(Scene change data)

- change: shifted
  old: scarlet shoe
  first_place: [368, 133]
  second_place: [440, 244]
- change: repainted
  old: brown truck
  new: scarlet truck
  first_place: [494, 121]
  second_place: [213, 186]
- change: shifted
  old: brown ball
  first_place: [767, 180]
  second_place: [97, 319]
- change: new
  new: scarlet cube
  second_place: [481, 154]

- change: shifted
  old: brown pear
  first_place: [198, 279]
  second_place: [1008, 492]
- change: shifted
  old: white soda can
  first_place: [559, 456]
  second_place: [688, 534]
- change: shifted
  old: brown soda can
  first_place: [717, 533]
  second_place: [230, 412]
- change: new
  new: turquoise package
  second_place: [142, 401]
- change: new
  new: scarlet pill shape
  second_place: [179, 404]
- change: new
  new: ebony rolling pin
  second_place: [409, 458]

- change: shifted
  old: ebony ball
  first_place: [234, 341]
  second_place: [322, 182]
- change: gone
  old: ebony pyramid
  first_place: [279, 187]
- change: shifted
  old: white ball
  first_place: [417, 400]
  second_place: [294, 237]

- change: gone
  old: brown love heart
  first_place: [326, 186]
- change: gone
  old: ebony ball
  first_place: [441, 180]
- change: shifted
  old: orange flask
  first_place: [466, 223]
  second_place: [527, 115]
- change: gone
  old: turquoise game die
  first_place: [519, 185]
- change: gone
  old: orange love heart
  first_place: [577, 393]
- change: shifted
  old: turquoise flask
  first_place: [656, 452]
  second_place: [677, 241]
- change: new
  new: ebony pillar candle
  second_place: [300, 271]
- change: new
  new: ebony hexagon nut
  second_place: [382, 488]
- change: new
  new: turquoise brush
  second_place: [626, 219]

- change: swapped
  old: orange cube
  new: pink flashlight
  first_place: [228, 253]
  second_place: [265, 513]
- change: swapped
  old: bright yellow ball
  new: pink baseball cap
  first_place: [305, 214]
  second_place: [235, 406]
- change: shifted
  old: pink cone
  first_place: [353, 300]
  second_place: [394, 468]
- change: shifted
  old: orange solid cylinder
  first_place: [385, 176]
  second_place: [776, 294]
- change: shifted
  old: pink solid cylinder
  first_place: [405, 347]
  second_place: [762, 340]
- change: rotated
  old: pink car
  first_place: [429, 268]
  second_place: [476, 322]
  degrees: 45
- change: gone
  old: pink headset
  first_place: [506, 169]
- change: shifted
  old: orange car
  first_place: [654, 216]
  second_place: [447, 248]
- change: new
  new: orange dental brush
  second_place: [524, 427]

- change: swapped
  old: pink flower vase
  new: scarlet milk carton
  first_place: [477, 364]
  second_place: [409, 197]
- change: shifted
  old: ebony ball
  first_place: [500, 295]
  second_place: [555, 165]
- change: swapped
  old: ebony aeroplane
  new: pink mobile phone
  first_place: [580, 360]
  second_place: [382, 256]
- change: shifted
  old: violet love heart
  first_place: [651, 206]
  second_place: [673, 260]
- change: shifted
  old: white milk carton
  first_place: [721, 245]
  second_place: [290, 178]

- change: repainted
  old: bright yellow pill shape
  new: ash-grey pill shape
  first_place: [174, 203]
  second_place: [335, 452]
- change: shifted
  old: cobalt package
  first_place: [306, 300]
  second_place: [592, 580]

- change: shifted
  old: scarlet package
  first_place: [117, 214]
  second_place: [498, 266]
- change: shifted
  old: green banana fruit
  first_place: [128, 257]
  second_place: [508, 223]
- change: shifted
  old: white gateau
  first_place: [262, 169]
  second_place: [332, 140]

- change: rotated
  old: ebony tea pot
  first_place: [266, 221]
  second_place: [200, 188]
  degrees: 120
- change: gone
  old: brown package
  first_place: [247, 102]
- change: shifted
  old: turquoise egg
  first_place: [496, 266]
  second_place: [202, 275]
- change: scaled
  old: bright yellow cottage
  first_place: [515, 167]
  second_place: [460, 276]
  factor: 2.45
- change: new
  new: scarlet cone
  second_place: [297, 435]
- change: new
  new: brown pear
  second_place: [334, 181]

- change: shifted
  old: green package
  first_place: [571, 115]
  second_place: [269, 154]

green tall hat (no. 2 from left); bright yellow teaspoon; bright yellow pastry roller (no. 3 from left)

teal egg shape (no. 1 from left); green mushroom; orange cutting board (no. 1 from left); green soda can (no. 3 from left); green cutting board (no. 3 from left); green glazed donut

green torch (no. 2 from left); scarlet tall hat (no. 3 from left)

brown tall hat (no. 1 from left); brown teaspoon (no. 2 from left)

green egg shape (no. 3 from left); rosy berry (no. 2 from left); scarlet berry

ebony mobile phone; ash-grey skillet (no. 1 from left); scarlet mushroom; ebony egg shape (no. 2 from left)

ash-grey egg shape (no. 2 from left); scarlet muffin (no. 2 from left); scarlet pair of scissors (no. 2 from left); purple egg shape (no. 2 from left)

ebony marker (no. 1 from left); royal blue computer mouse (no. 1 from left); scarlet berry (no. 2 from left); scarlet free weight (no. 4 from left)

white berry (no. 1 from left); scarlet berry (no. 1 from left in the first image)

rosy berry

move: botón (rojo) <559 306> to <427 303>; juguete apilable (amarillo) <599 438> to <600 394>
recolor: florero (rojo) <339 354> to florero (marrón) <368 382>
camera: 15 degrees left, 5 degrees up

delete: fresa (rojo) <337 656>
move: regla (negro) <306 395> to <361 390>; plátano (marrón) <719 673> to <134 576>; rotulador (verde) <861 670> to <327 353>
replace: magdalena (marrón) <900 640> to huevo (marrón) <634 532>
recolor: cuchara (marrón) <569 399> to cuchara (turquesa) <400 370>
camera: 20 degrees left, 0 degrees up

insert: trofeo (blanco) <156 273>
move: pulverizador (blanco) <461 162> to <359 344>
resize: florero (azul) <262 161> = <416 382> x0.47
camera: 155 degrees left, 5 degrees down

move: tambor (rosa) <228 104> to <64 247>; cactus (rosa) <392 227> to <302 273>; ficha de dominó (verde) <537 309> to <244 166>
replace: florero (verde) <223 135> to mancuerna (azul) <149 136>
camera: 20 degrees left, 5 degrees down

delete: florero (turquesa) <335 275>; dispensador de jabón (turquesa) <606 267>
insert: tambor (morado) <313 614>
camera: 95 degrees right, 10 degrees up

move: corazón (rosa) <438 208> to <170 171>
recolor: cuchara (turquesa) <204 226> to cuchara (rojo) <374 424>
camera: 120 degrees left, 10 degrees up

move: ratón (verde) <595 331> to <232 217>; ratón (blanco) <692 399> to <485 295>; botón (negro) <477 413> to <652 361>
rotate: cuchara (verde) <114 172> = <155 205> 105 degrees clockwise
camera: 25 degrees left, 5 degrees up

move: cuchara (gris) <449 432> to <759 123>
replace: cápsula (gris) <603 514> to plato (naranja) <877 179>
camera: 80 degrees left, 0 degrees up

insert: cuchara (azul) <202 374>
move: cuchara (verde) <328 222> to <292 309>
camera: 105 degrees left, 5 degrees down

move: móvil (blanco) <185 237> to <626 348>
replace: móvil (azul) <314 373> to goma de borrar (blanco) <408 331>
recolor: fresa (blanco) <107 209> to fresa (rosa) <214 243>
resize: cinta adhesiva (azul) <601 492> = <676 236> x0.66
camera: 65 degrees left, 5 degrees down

| PROBLEM DESCRIPTION |
Out of the data above, give again only the lines starting at the one holding "second_place: [508, 223]" and ending at the one holding "- change: scaled", unchanged.

| TASK SOLUTION |
  second_place: [508, 223]
- change: shifted
  old: white gateau
  first_place: [262, 169]
  second_place: [332, 140]

- change: rotated
  old: ebony tea pot
  first_place: [266, 221]
  second_place: [200, 188]
  degrees: 120
- change: gone
  old: brown package
  first_place: [247, 102]
- change: shifted
  old: turquoise egg
  first_place: [496, 266]
  second_place: [202, 275]
- change: scaled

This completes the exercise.